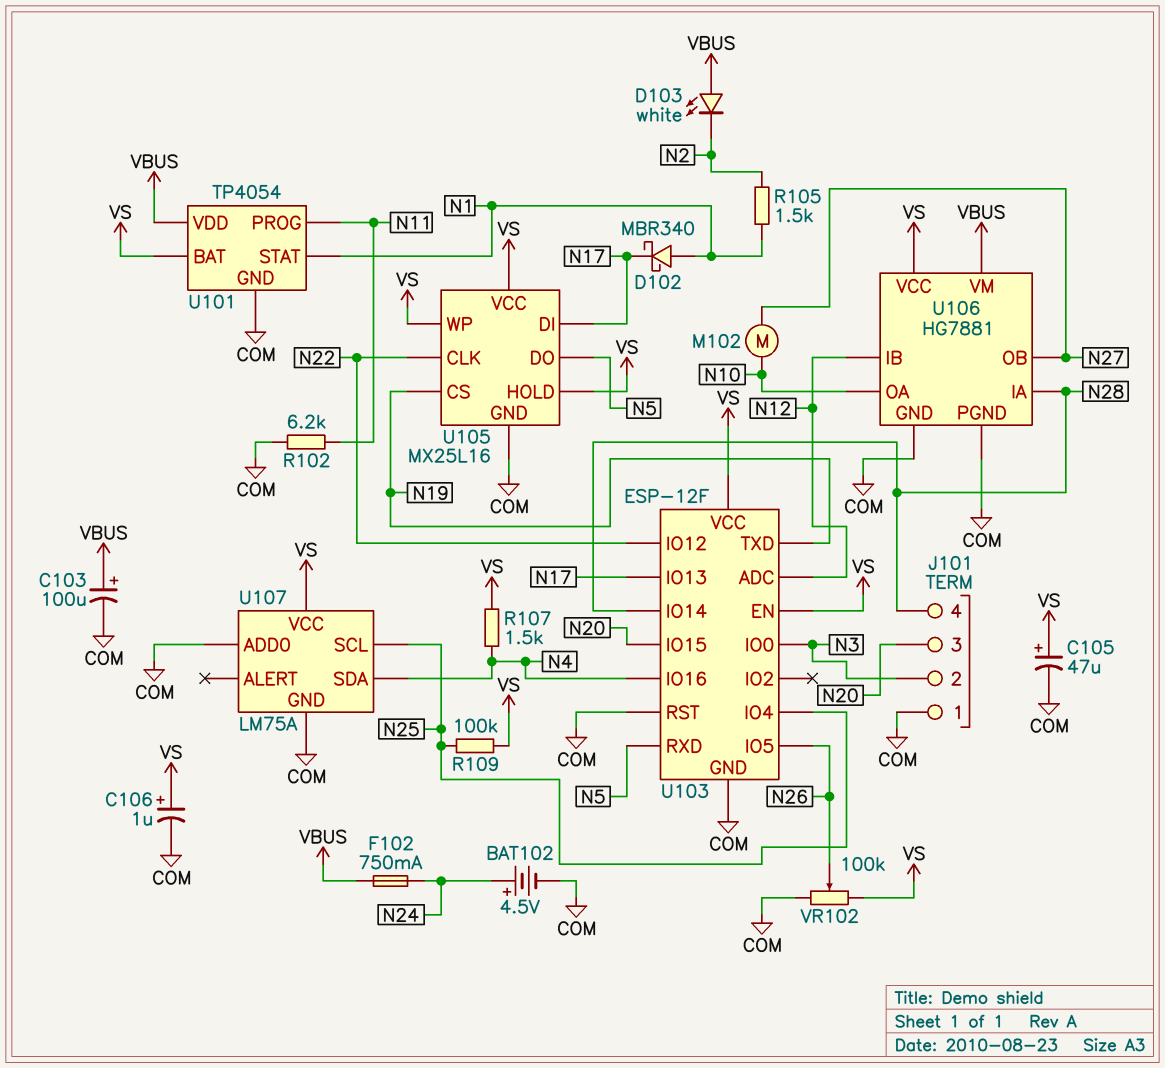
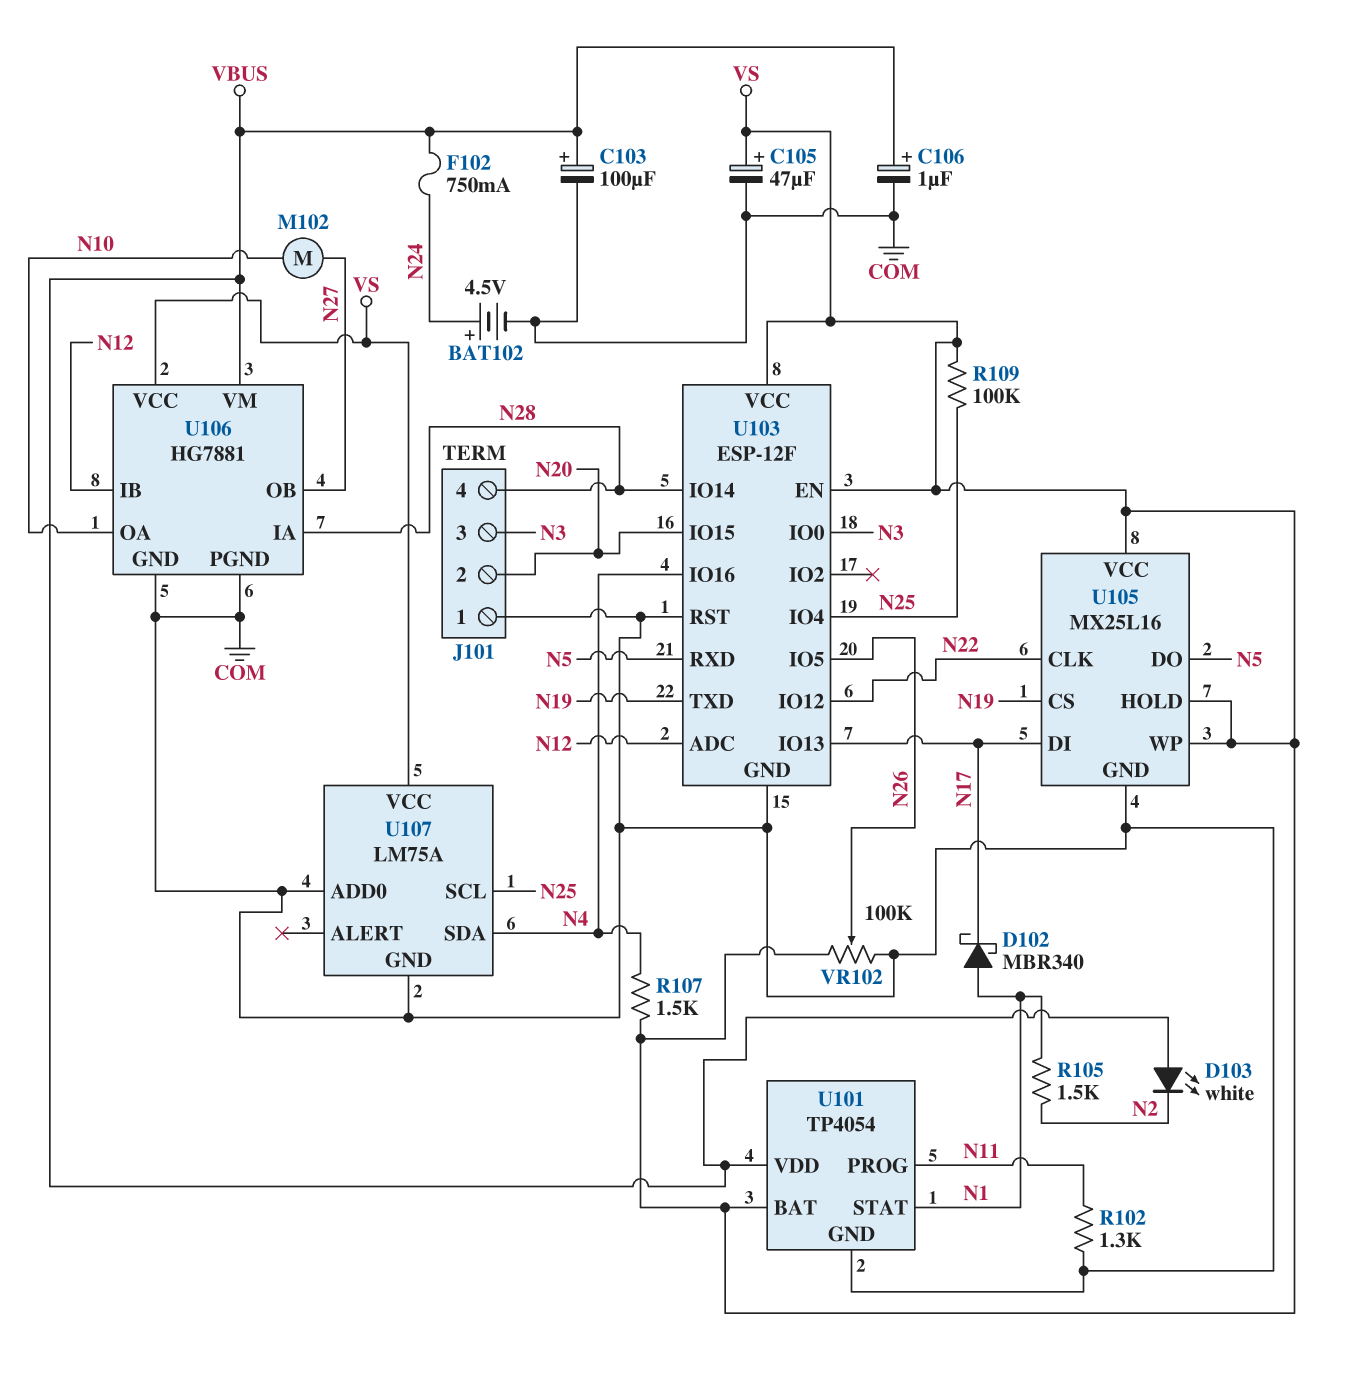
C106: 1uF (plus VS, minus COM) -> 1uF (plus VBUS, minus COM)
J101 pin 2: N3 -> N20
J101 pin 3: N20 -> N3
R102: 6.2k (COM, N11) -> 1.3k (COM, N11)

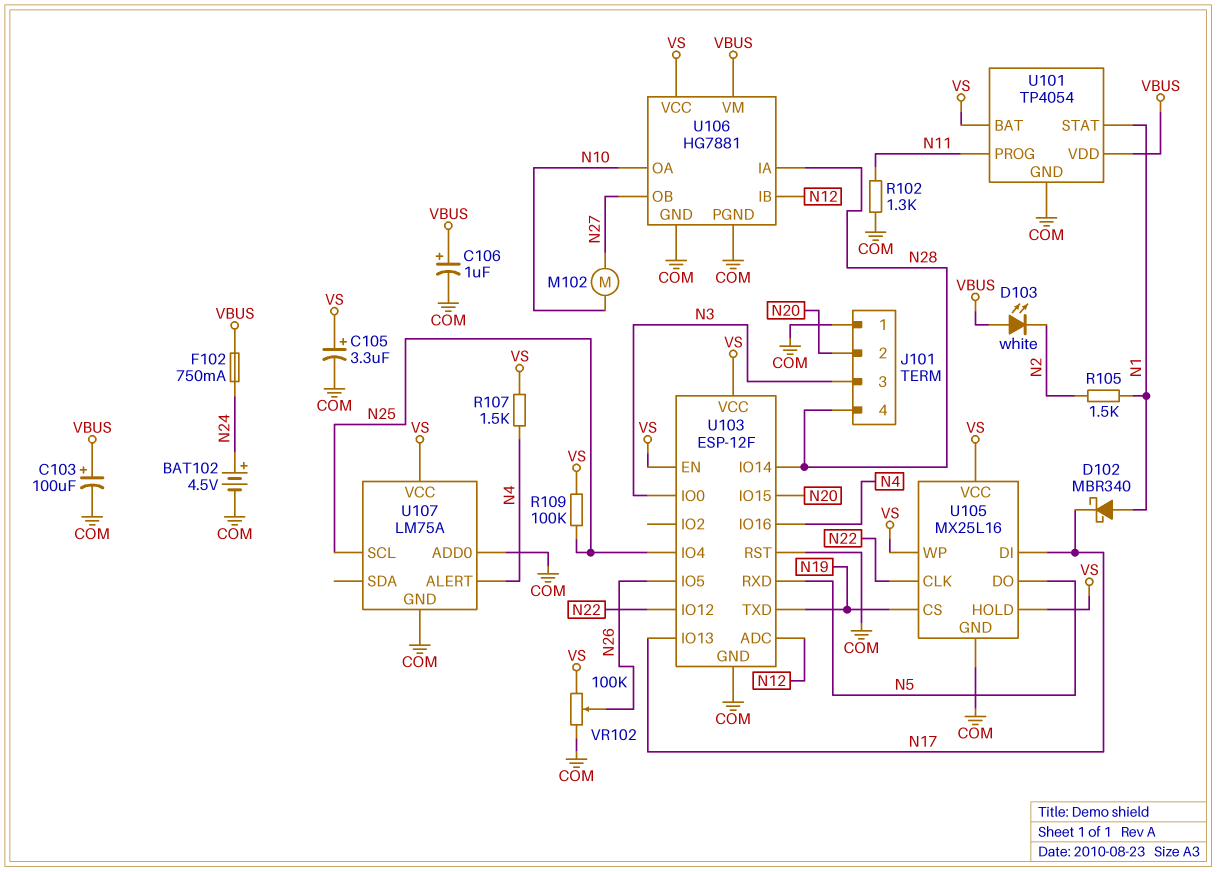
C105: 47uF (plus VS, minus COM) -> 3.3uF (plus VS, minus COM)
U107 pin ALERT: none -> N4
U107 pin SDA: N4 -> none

──────────

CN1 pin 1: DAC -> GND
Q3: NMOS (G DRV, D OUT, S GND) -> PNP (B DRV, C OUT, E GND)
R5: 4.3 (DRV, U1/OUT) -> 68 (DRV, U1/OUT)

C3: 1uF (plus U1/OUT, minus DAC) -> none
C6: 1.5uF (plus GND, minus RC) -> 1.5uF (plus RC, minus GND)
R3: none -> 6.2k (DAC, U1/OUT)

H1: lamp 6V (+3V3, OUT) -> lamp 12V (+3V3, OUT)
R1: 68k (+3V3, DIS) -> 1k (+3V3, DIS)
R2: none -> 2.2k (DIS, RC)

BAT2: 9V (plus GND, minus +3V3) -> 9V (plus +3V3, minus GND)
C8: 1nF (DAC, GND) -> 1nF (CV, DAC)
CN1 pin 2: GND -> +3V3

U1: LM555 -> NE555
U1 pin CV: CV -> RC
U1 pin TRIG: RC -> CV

──────────

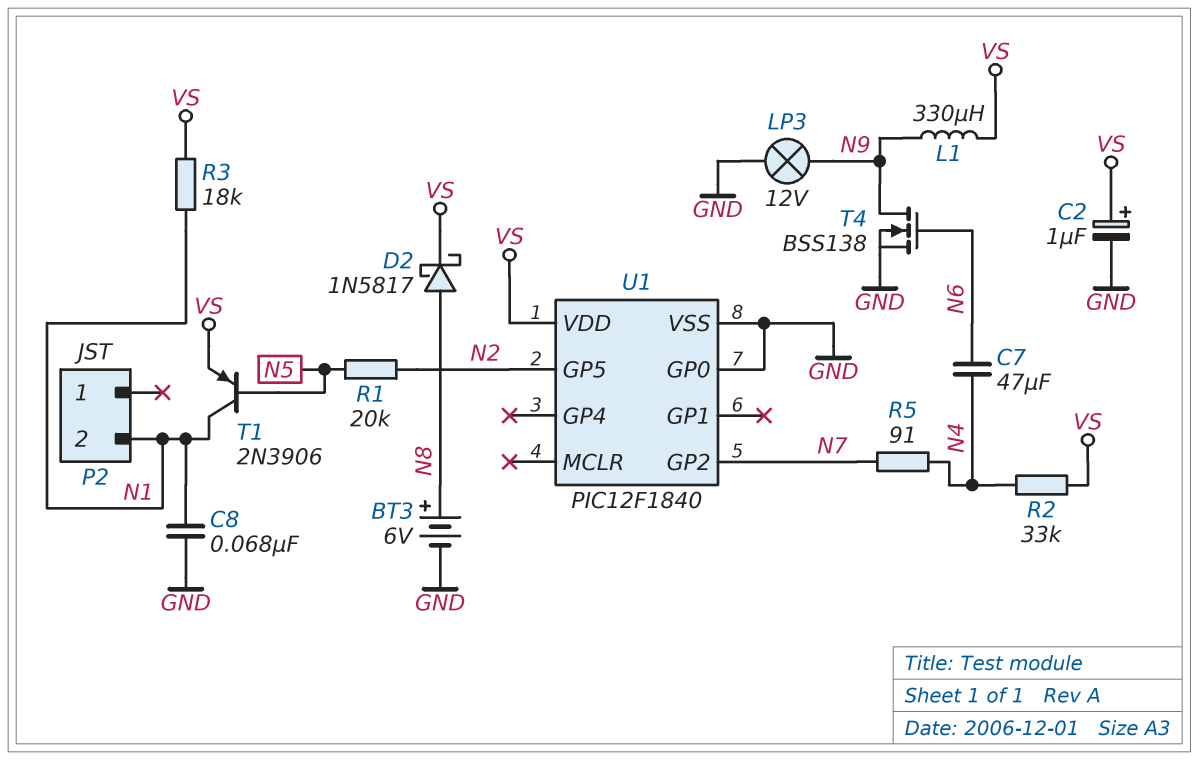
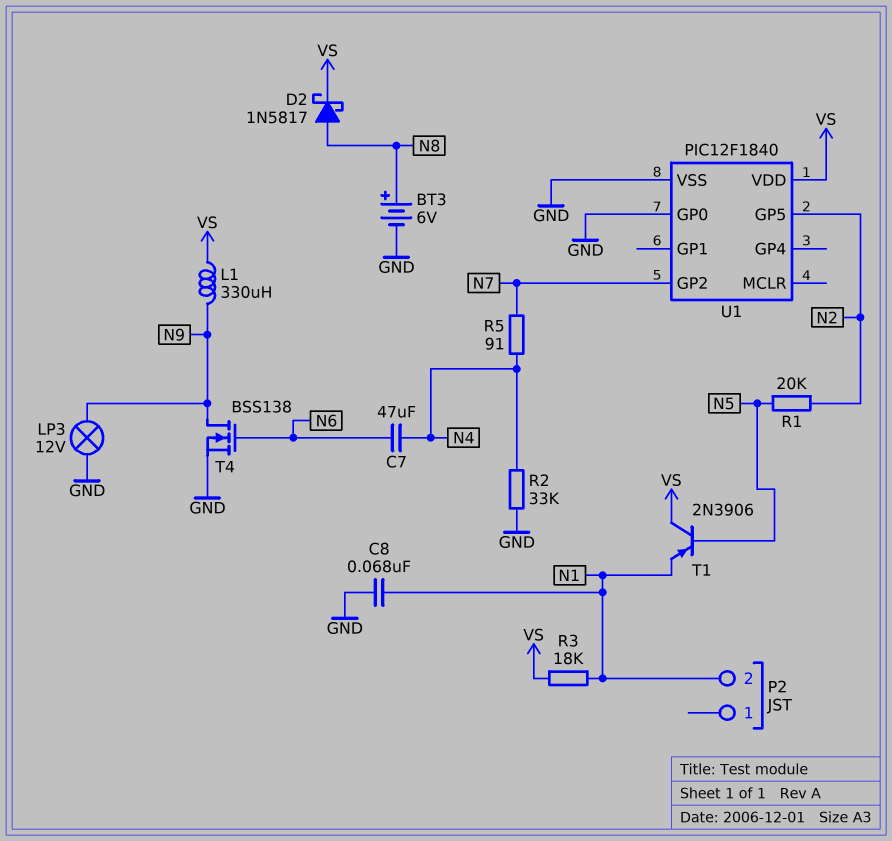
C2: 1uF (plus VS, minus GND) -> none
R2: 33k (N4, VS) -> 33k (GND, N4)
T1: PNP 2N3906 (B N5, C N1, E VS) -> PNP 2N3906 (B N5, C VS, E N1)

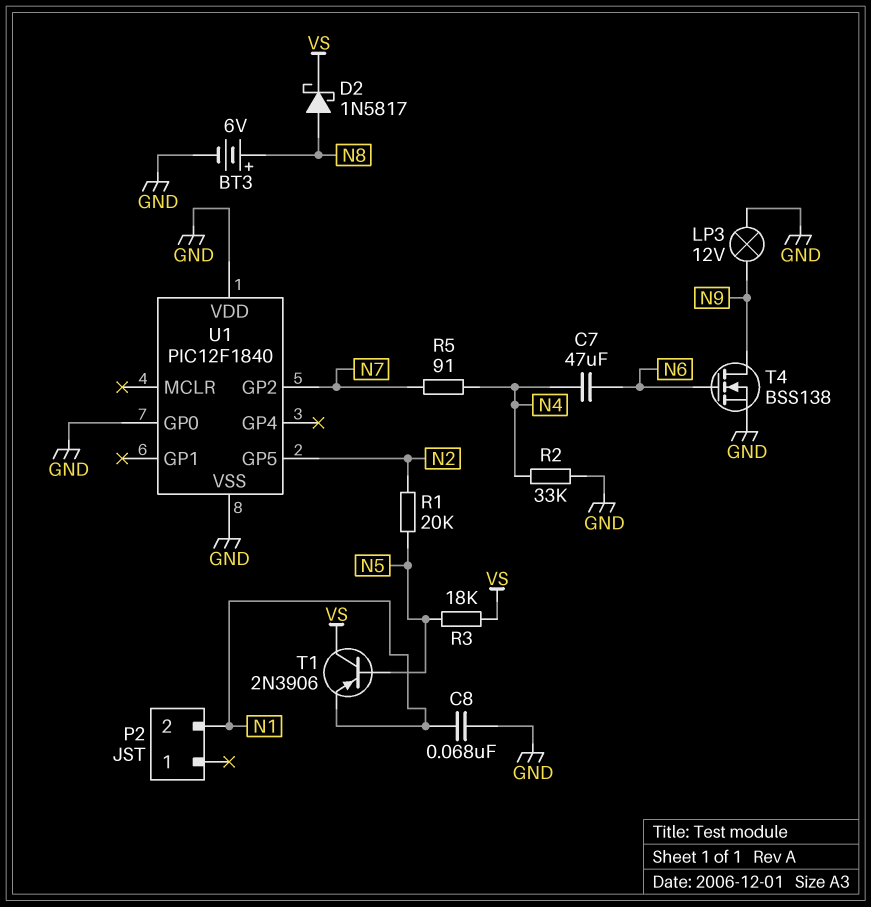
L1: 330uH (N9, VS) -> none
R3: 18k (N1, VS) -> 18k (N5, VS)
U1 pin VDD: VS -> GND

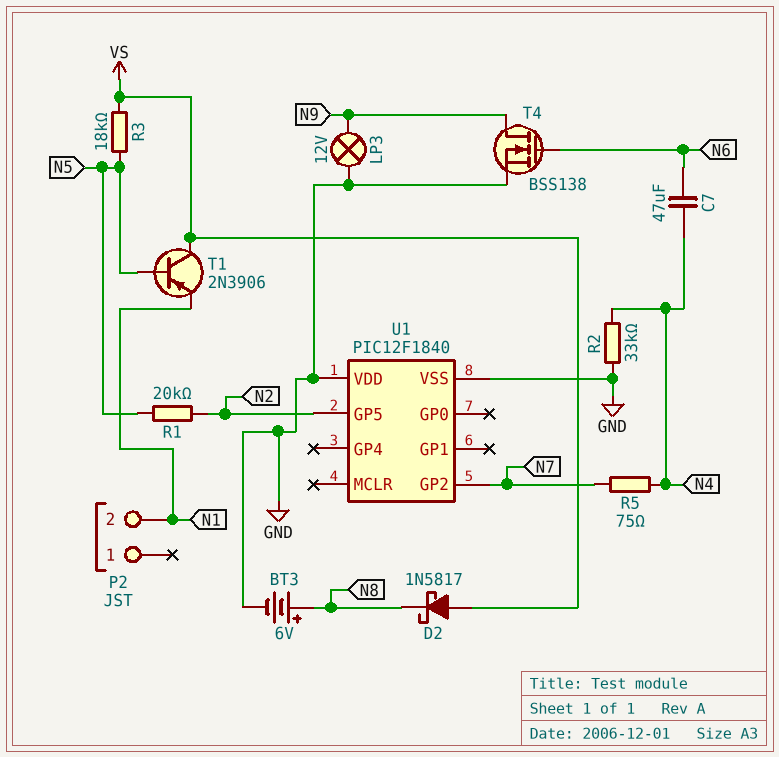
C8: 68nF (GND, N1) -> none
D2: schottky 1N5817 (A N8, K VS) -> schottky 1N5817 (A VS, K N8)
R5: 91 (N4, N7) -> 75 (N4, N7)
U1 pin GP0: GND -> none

──────────

● **Exercise description**: If a line in the entries above contains "minus", include it in the count, then report only the total.

● **Response to this task**: 6